Gather every line in the items below that contains the string "markup", and copy each such line in full.

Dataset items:
──────
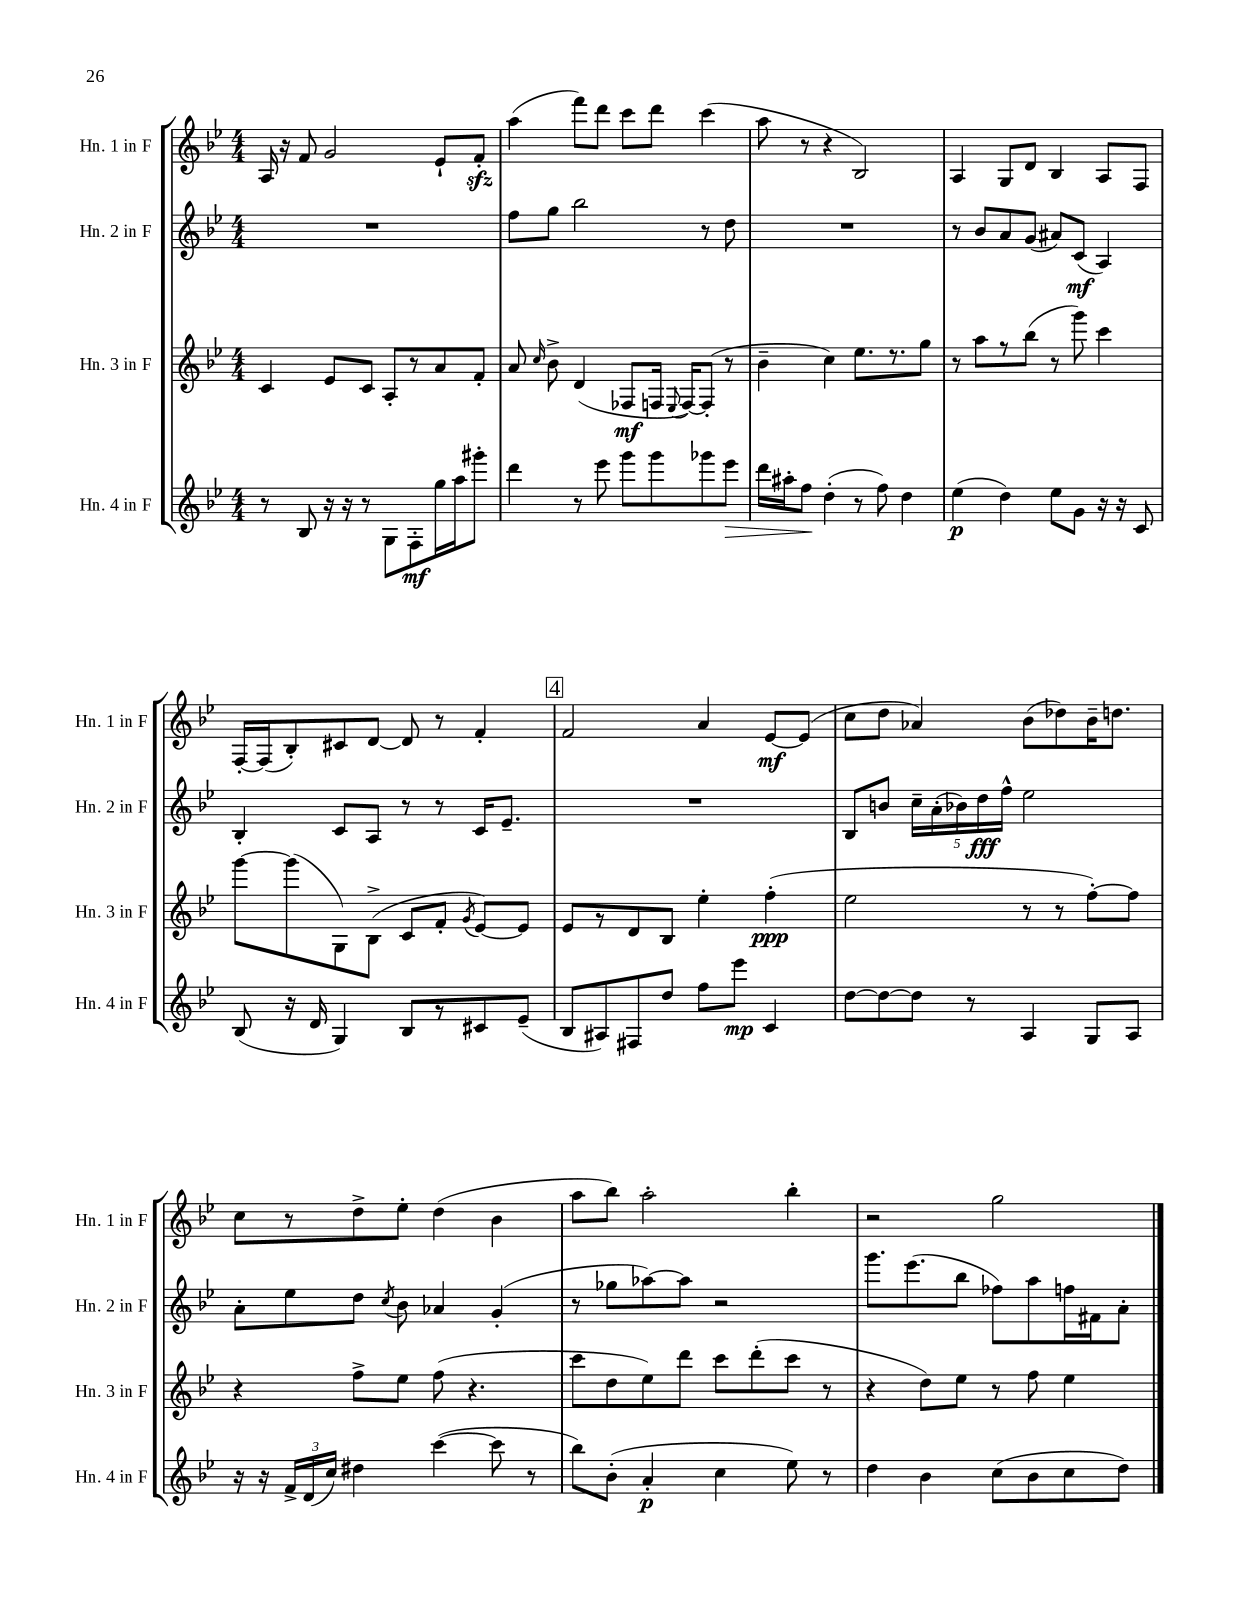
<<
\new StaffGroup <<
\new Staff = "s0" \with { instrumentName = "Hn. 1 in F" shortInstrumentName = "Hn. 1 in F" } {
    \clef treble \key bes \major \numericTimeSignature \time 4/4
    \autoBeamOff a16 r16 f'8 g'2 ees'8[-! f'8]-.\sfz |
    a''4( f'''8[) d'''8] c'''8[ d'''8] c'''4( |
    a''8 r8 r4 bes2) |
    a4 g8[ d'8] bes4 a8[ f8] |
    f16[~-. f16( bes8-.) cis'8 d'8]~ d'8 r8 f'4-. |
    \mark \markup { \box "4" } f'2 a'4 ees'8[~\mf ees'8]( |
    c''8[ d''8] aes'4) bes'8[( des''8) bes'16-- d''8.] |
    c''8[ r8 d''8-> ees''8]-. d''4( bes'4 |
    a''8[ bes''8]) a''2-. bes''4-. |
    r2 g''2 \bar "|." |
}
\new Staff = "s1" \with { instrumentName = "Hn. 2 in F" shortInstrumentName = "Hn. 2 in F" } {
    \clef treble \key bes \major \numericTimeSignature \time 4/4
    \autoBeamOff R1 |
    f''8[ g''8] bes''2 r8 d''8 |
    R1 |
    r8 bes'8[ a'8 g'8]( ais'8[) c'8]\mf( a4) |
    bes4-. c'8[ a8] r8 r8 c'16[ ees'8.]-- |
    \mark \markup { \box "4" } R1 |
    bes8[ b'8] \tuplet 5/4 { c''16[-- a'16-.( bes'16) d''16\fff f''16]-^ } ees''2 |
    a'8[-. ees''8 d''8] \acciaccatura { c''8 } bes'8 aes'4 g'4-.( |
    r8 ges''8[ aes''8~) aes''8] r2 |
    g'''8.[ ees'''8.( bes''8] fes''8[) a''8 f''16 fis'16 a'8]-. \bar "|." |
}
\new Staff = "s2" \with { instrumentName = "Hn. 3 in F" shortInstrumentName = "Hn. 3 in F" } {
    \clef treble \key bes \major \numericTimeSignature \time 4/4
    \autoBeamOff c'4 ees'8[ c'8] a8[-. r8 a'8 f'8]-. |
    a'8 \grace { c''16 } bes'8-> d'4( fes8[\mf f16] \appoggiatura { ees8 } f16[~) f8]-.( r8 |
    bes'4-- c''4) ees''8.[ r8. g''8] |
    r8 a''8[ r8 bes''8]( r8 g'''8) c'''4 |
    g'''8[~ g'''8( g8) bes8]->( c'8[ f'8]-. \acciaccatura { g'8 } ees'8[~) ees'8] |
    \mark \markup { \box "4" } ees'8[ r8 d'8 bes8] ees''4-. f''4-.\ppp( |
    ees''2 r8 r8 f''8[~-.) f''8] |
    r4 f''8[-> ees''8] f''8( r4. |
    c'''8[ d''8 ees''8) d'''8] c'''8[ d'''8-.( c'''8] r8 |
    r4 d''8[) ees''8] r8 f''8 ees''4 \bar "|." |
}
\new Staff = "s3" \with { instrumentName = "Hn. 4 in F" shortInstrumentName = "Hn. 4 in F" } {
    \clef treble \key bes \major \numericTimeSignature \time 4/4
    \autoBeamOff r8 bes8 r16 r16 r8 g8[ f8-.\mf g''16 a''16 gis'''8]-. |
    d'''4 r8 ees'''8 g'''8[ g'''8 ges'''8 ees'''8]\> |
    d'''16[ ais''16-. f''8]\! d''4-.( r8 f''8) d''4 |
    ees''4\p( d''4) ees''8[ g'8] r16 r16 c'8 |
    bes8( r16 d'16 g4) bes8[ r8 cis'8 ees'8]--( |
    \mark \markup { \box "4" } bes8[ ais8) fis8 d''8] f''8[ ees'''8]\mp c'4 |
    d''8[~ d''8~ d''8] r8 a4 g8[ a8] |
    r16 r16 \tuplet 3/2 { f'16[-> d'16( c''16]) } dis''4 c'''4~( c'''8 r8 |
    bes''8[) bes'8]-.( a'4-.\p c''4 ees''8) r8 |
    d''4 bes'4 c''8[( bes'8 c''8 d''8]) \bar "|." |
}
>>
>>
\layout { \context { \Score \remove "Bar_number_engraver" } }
──────
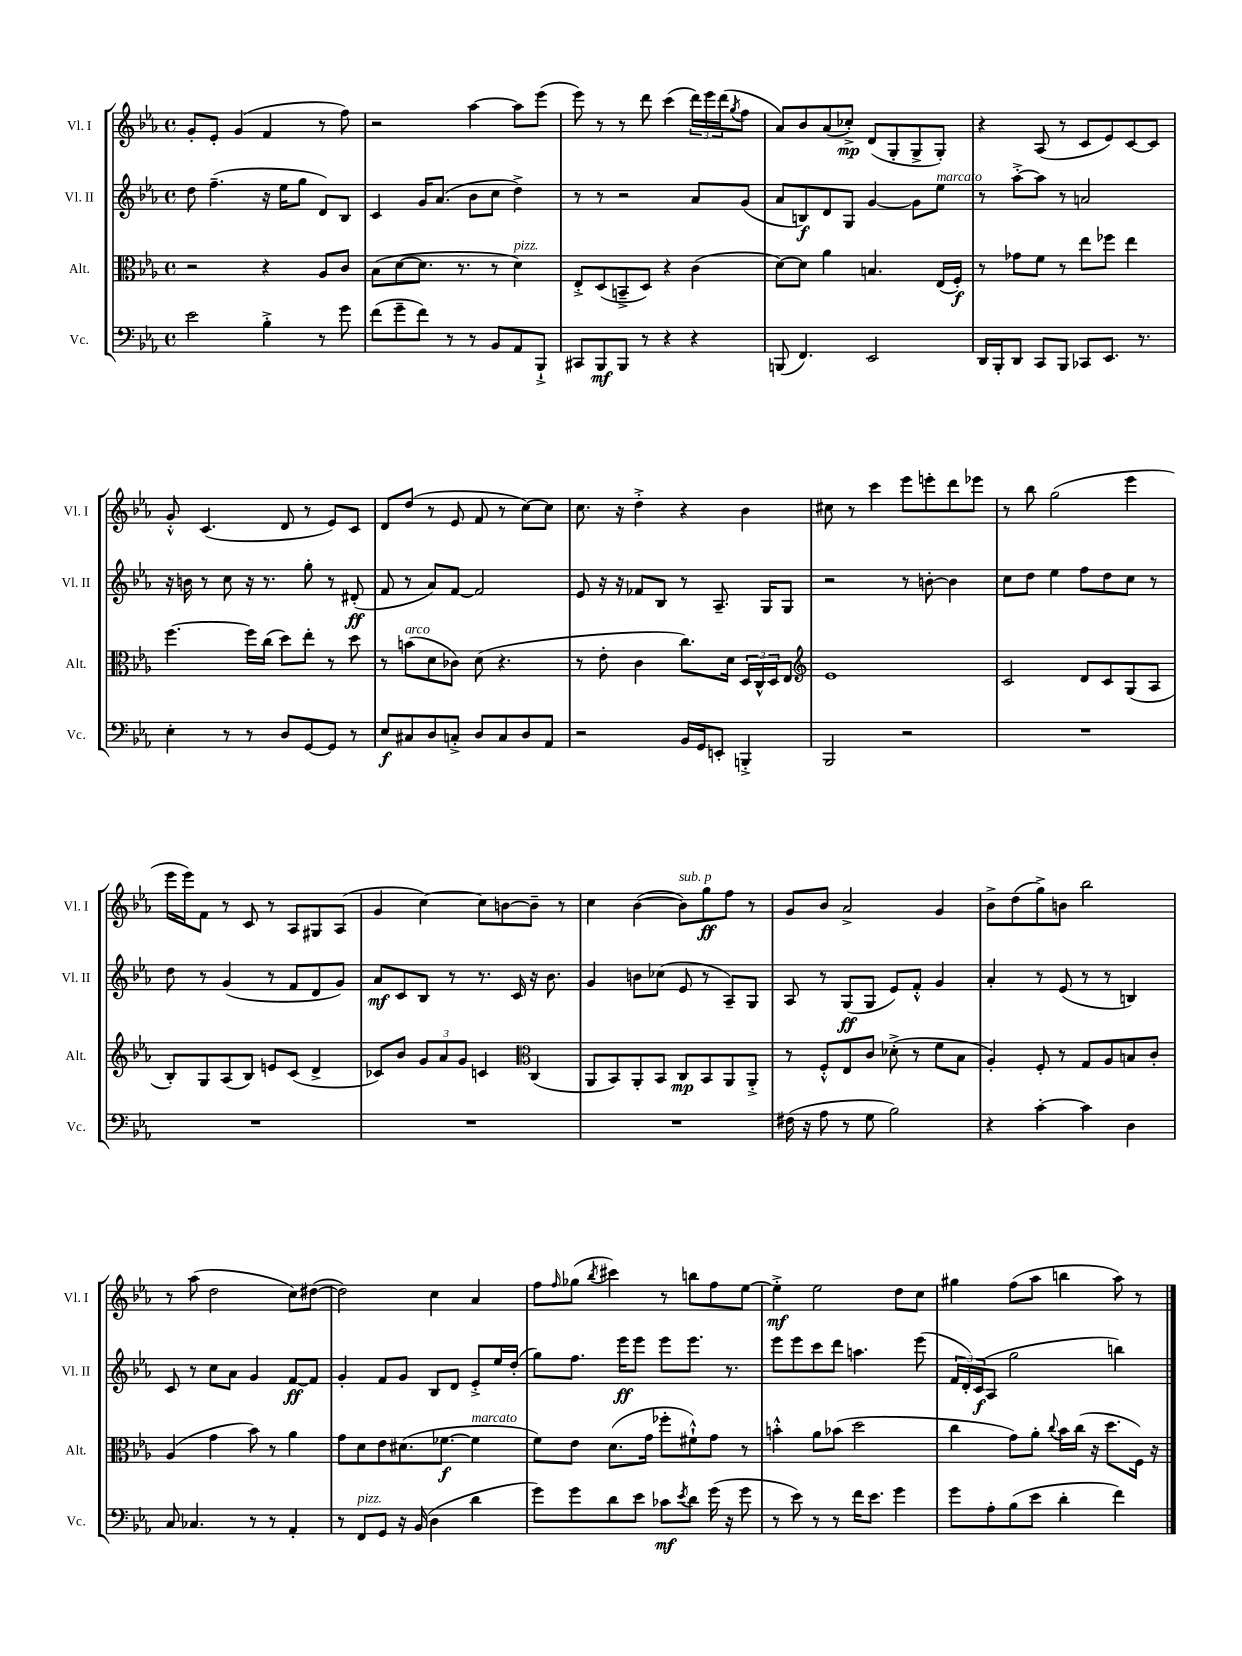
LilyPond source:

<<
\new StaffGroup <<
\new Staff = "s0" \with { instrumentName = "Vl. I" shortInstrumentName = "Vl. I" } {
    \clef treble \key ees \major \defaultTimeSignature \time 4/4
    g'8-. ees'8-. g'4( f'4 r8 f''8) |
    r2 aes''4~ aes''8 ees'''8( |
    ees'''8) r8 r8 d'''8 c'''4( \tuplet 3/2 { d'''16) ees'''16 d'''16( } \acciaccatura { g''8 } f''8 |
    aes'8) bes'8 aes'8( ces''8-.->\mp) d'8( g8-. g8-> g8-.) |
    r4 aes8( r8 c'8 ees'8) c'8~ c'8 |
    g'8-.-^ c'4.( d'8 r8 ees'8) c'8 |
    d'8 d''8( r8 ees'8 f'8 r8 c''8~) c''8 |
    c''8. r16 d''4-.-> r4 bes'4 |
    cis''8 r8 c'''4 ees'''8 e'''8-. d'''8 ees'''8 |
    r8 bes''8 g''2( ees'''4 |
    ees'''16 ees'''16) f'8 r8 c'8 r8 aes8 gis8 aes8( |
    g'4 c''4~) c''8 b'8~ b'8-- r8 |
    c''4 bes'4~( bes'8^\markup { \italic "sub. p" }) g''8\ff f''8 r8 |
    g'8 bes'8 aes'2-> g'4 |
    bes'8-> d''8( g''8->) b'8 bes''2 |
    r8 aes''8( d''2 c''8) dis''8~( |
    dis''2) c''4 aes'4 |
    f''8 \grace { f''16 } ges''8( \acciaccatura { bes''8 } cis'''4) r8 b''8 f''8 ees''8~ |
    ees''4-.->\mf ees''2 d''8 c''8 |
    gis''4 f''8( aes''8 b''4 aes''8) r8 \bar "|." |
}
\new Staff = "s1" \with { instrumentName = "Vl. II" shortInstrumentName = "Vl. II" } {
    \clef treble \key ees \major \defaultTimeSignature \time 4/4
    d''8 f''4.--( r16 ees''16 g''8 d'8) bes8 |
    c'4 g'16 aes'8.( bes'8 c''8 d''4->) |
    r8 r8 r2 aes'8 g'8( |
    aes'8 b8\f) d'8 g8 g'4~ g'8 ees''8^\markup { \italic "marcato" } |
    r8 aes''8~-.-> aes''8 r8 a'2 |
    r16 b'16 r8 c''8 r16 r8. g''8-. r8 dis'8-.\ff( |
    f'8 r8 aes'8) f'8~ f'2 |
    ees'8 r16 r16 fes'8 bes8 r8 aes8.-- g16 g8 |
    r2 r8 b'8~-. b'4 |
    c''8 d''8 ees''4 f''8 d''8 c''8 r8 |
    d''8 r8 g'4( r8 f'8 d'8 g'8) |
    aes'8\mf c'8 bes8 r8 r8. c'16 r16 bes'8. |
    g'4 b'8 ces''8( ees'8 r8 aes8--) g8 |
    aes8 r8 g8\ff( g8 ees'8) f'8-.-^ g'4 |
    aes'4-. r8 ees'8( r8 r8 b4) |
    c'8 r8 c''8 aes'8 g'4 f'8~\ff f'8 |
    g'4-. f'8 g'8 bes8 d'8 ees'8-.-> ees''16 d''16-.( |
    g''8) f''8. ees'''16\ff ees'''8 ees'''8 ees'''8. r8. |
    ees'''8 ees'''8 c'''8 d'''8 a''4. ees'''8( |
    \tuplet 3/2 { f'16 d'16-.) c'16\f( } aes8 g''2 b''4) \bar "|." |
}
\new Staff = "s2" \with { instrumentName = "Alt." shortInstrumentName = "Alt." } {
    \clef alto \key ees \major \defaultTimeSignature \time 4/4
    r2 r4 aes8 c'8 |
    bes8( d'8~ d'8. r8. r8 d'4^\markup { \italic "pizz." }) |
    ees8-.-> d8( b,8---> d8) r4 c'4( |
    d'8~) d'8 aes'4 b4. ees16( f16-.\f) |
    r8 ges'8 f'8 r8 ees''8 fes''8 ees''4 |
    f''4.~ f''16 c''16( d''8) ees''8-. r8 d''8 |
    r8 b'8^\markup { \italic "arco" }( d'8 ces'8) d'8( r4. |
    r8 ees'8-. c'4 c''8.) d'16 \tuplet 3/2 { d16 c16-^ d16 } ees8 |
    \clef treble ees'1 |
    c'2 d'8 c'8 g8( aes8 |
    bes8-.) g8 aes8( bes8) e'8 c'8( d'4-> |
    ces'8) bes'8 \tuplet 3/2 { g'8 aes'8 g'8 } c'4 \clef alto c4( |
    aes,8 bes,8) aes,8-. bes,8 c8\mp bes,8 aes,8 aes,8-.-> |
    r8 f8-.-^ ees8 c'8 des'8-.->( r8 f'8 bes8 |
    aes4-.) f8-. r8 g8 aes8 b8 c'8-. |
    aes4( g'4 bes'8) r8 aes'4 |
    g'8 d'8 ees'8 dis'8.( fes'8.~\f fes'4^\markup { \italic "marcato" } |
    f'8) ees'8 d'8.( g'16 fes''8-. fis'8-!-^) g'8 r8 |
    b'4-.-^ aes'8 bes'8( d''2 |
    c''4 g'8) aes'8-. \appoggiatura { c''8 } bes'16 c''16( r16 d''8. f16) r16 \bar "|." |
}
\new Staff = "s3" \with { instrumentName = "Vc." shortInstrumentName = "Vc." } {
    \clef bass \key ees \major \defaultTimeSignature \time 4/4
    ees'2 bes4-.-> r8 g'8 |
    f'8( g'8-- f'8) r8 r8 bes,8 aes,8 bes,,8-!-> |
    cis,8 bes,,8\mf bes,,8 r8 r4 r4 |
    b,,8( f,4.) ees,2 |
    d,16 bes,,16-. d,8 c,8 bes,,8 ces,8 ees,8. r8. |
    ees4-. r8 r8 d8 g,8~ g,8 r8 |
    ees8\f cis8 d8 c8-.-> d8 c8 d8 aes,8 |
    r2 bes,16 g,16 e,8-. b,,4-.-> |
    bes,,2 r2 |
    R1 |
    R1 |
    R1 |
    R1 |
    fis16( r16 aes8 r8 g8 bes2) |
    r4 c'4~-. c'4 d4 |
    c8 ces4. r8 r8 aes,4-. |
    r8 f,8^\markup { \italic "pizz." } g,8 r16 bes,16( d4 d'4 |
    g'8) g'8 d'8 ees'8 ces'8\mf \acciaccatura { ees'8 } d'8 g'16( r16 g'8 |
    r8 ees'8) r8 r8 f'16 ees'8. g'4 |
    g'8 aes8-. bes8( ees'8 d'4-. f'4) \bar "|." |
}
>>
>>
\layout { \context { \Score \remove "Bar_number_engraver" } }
──────
*EXPECTED OUTPUT:*
    \mark \markup { \box "4" } f'2 a'4 ees'8[~\mf ees'8]( |
    \mark \markup { \box "4" } R1 |
    \mark \markup { \box "4" } ees'8[ r8 d'8 bes8] ees''4-. f''4-.\ppp( |
    \mark \markup { \box "4" } bes8[ ais8) fis8 d''8] f''8[ ees'''8]\mp c'4 |
    c''4 bes'4~( bes'8^\markup { \italic "sub. p" }) g''8\ff f''8 r8 |
    aes'8 b8\f) d'8 g8 g'4~ g'8 ees''8^\markup { \italic "marcato" } |
    bes8( d'8~ d'8. r8. r8 d'4^\markup { \italic "pizz." }) |
    r8 b'8^\markup { \italic "arco" }( d'8 ces'8) d'8( r4. |
    g'8 d'8 ees'8 dis'8.( fes'8.~\f fes'4^\markup { \italic "marcato" } |
    r8 f,8^\markup { \italic "pizz." } g,8 r16 bes,16( d4 d'4 |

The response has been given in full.